(RECORDS FOR THE TASK)
* * * * * * *

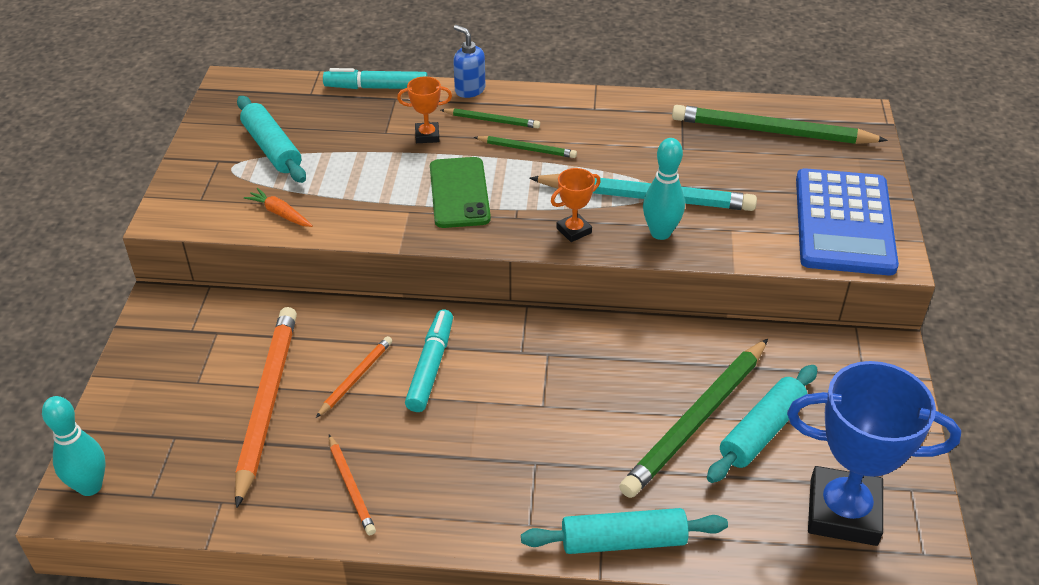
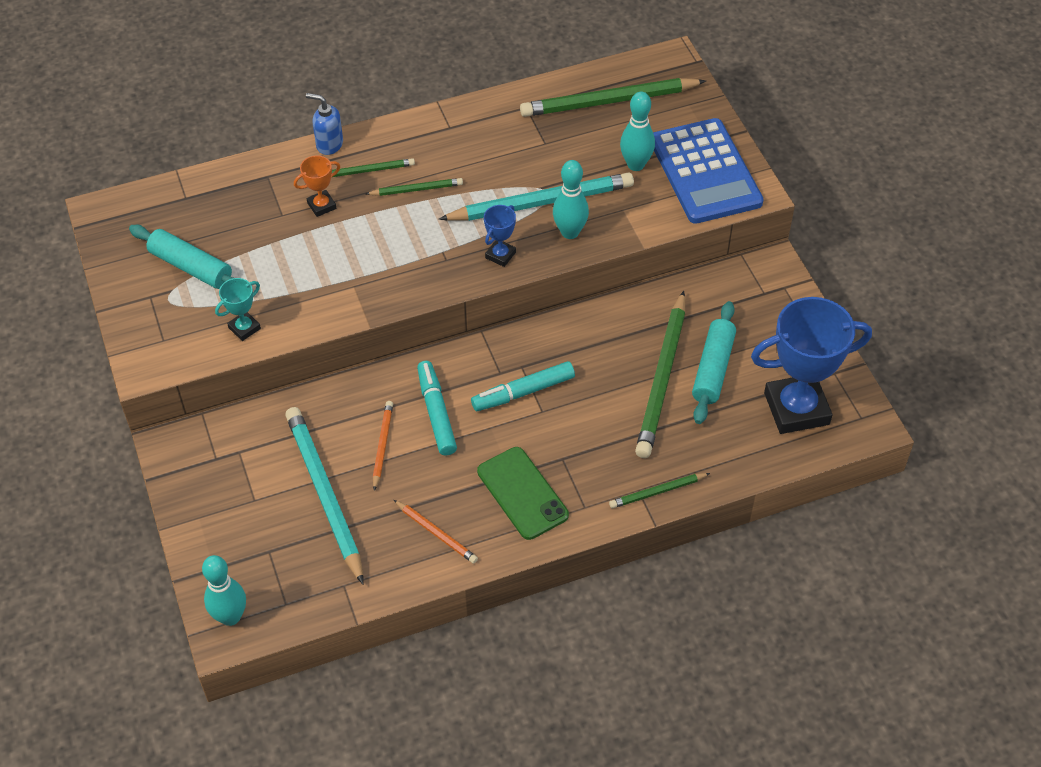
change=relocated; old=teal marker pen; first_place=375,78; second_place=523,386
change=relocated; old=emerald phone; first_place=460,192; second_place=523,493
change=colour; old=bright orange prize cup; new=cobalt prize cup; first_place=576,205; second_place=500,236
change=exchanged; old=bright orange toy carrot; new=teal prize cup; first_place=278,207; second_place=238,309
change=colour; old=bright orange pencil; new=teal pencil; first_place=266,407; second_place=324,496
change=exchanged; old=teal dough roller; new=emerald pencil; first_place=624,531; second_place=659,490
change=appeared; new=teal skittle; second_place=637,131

* * * * * * *

(WORK ITEM) When a line among the entries contains "exchanged", pull that line out.

(EXERCISE RESULT)
change=exchanged; old=bright orange toy carrot; new=teal prize cup; first_place=278,207; second_place=238,309
change=exchanged; old=teal dough roller; new=emerald pencil; first_place=624,531; second_place=659,490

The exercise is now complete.